# TASK INSTRUCTIONS:
For this exercise, output exactly and only the lines running from the one with "U103 pin GP4: VA -> N_3" through the final line of the data below, without pictures.

:: GIVEN RECORDS

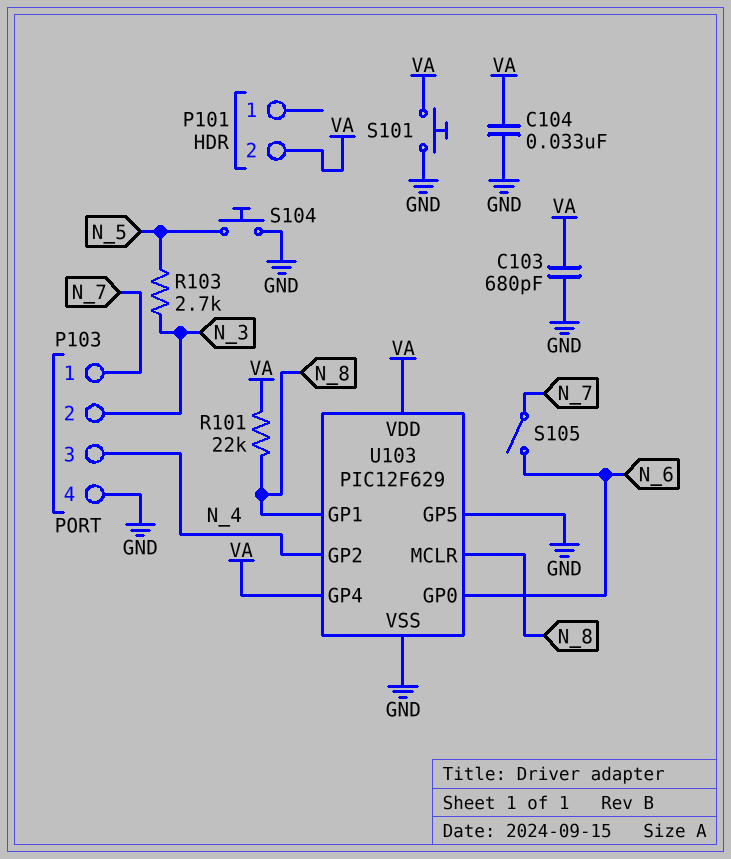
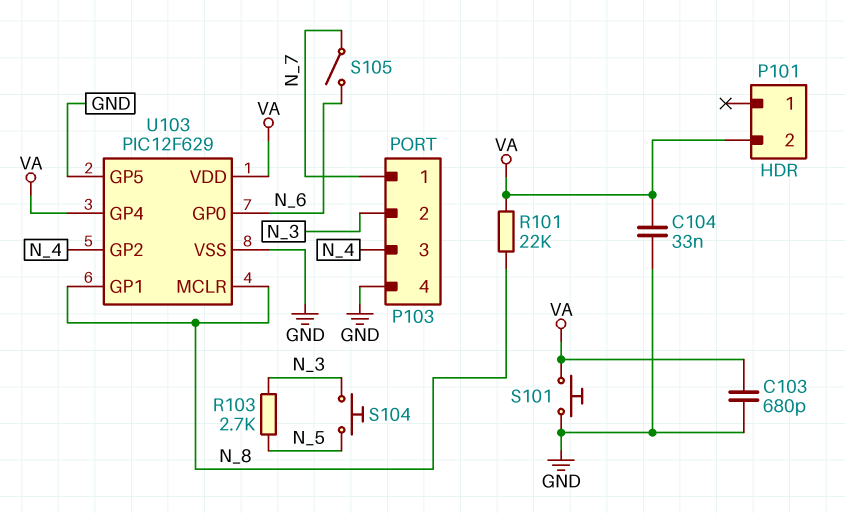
S104: button (GND, N_5) -> button (N_3, N_5)

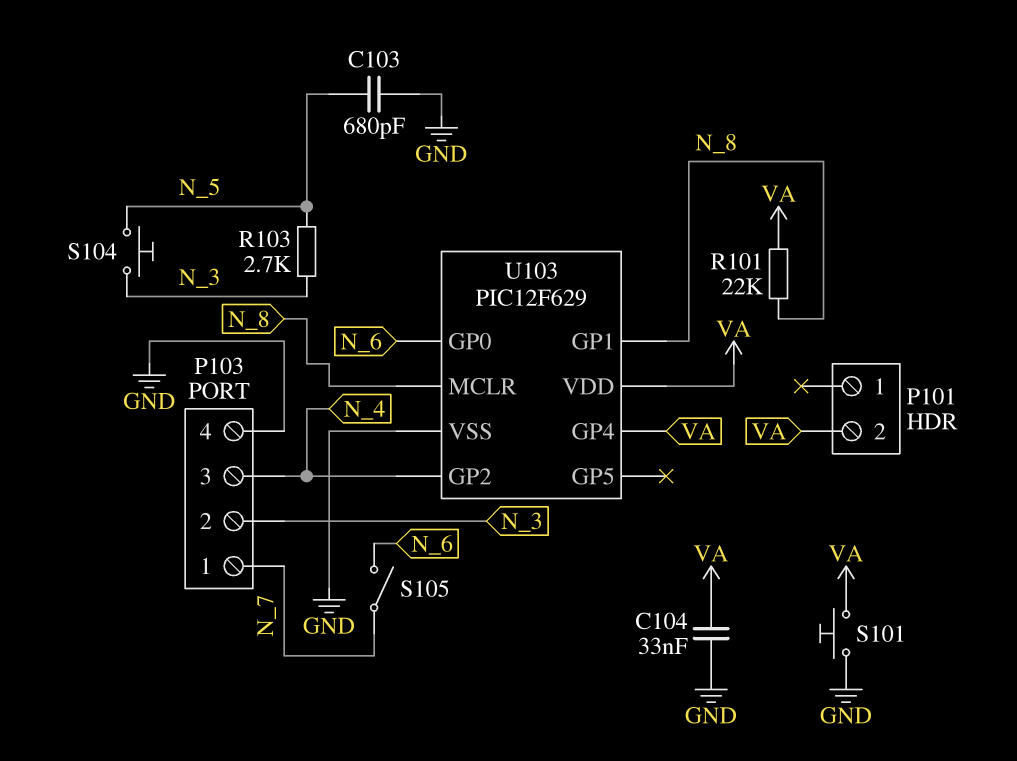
C103: 680pF (GND, VA) -> 680pF (GND, N_5)
U103 pin GP5: GND -> none

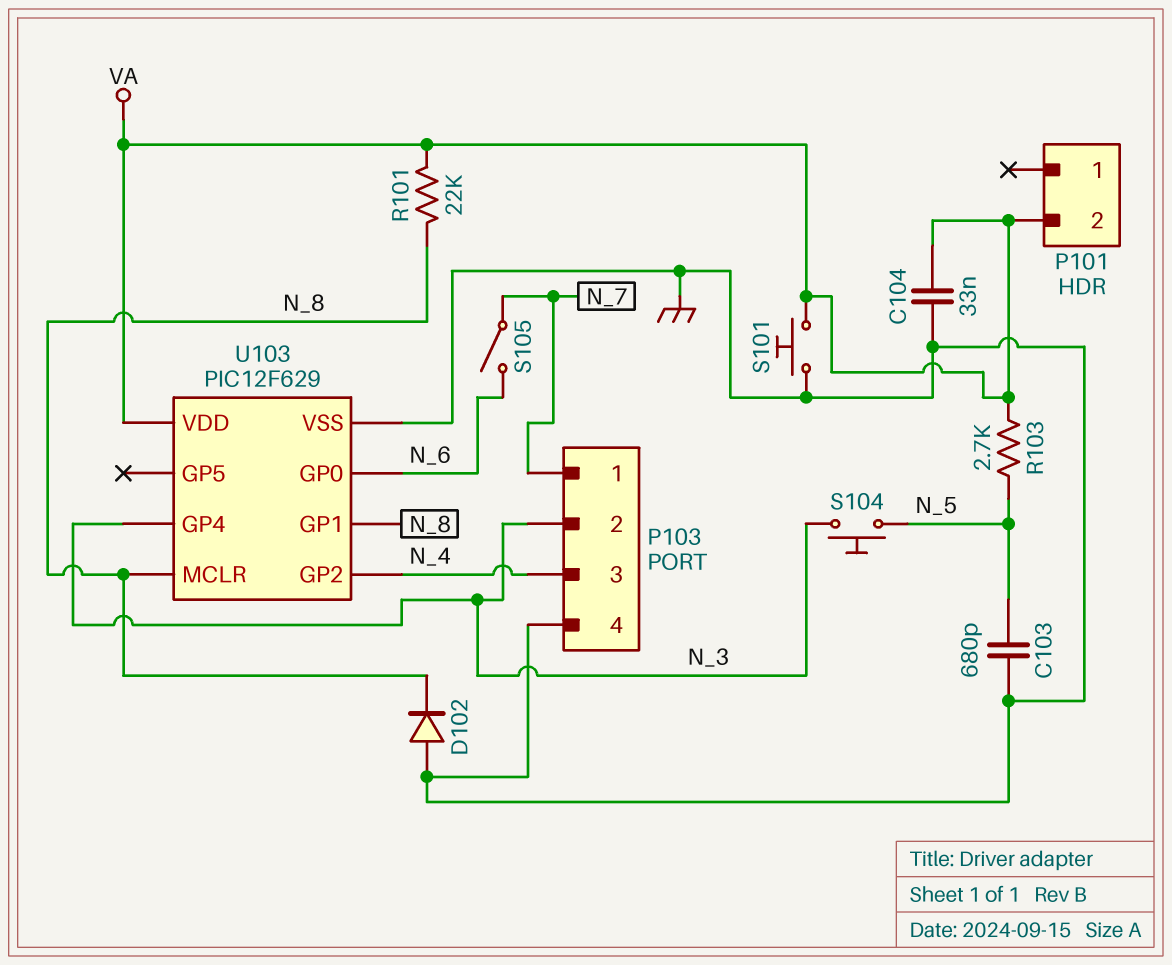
D102: none -> diode (A GND, K N_8)
R103: 2.7k (N_3, N_5) -> 2.7k (N_5, VA)
U103 pin GP4: VA -> N_3

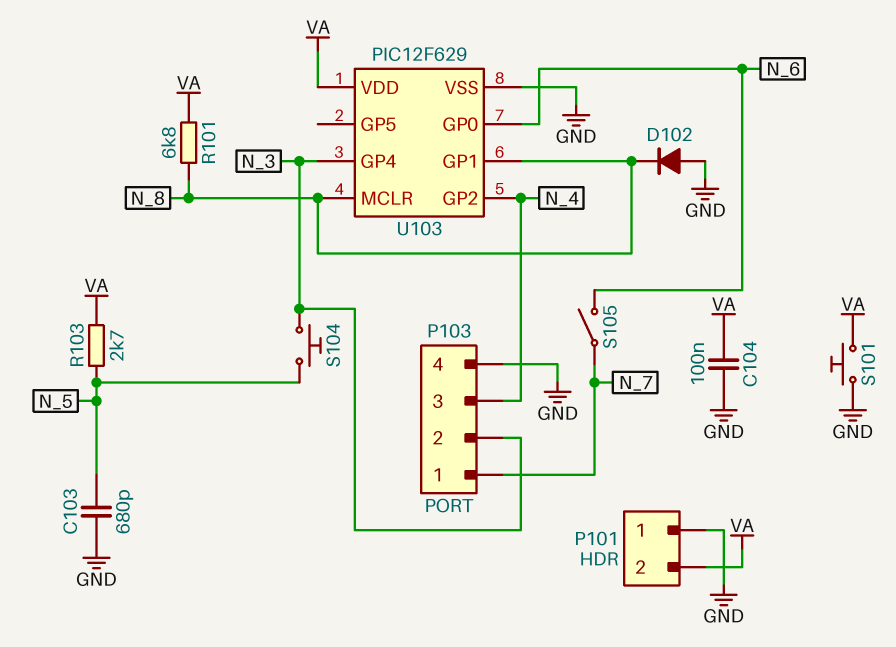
C104: 33nF (GND, VA) -> 100nF (GND, VA)
P101 pin 1: none -> GND
R101: 22k (N_8, VA) -> 6.8k (N_8, VA)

::::

# TASK RESULT:
U103 pin GP4: VA -> N_3

C104: 33nF (GND, VA) -> 100nF (GND, VA)
P101 pin 1: none -> GND
R101: 22k (N_8, VA) -> 6.8k (N_8, VA)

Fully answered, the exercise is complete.